*DATA FOR THE TASK*
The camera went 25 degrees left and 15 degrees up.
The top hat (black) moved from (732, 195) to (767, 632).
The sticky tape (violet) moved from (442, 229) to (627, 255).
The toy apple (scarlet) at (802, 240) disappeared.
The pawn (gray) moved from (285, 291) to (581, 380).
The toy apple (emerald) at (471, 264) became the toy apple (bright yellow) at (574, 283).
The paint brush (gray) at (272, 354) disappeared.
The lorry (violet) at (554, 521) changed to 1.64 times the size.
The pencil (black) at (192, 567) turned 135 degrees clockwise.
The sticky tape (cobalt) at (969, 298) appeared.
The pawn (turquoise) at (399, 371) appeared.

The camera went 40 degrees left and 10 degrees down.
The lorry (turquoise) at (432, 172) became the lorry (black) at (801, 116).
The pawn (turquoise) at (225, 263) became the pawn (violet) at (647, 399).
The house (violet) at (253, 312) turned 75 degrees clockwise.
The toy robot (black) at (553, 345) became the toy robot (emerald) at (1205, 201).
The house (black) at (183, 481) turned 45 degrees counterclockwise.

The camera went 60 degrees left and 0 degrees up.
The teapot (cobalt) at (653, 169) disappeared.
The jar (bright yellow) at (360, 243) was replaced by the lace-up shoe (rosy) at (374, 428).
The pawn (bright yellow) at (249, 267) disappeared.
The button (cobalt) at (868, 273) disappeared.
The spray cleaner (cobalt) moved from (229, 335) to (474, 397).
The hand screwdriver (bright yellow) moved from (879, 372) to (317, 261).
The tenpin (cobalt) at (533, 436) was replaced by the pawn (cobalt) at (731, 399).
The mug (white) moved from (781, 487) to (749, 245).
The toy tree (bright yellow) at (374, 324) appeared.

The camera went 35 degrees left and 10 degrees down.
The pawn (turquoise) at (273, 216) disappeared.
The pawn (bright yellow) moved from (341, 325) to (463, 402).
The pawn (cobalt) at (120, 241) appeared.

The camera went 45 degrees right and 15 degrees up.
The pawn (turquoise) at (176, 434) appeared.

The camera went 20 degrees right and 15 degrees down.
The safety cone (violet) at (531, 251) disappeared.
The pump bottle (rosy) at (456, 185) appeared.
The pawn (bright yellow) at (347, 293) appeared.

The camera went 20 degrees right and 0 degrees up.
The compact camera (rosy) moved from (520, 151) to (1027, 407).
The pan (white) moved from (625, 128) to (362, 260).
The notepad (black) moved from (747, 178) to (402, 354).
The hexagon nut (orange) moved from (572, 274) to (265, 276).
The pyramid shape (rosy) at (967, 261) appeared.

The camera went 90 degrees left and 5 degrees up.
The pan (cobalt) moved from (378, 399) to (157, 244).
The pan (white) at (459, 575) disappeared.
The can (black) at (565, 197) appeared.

*REQUIRED ACTION*
All of the material above should be reproduced exactly.

*ANSWER TO THE EXERCISE*
The camera went 25 degrees left and 15 degrees up.
The top hat (black) moved from (732, 195) to (767, 632).
The sticky tape (violet) moved from (442, 229) to (627, 255).
The toy apple (scarlet) at (802, 240) disappeared.
The pawn (gray) moved from (285, 291) to (581, 380).
The toy apple (emerald) at (471, 264) became the toy apple (bright yellow) at (574, 283).
The paint brush (gray) at (272, 354) disappeared.
The lorry (violet) at (554, 521) changed to 1.64 times the size.
The pencil (black) at (192, 567) turned 135 degrees clockwise.
The sticky tape (cobalt) at (969, 298) appeared.
The pawn (turquoise) at (399, 371) appeared.

The camera went 40 degrees left and 10 degrees down.
The lorry (turquoise) at (432, 172) became the lorry (black) at (801, 116).
The pawn (turquoise) at (225, 263) became the pawn (violet) at (647, 399).
The house (violet) at (253, 312) turned 75 degrees clockwise.
The toy robot (black) at (553, 345) became the toy robot (emerald) at (1205, 201).
The house (black) at (183, 481) turned 45 degrees counterclockwise.

The camera went 60 degrees left and 0 degrees up.
The teapot (cobalt) at (653, 169) disappeared.
The jar (bright yellow) at (360, 243) was replaced by the lace-up shoe (rosy) at (374, 428).
The pawn (bright yellow) at (249, 267) disappeared.
The button (cobalt) at (868, 273) disappeared.
The spray cleaner (cobalt) moved from (229, 335) to (474, 397).
The hand screwdriver (bright yellow) moved from (879, 372) to (317, 261).
The tenpin (cobalt) at (533, 436) was replaced by the pawn (cobalt) at (731, 399).
The mug (white) moved from (781, 487) to (749, 245).
The toy tree (bright yellow) at (374, 324) appeared.

The camera went 35 degrees left and 10 degrees down.
The pawn (turquoise) at (273, 216) disappeared.
The pawn (bright yellow) moved from (341, 325) to (463, 402).
The pawn (cobalt) at (120, 241) appeared.

The camera went 45 degrees right and 15 degrees up.
The pawn (turquoise) at (176, 434) appeared.

The camera went 20 degrees right and 15 degrees down.
The safety cone (violet) at (531, 251) disappeared.
The pump bottle (rosy) at (456, 185) appeared.
The pawn (bright yellow) at (347, 293) appeared.

The camera went 20 degrees right and 0 degrees up.
The compact camera (rosy) moved from (520, 151) to (1027, 407).
The pan (white) moved from (625, 128) to (362, 260).
The notepad (black) moved from (747, 178) to (402, 354).
The hexagon nut (orange) moved from (572, 274) to (265, 276).
The pyramid shape (rosy) at (967, 261) appeared.

The camera went 90 degrees left and 5 degrees up.
The pan (cobalt) moved from (378, 399) to (157, 244).
The pan (white) at (459, 575) disappeared.
The can (black) at (565, 197) appeared.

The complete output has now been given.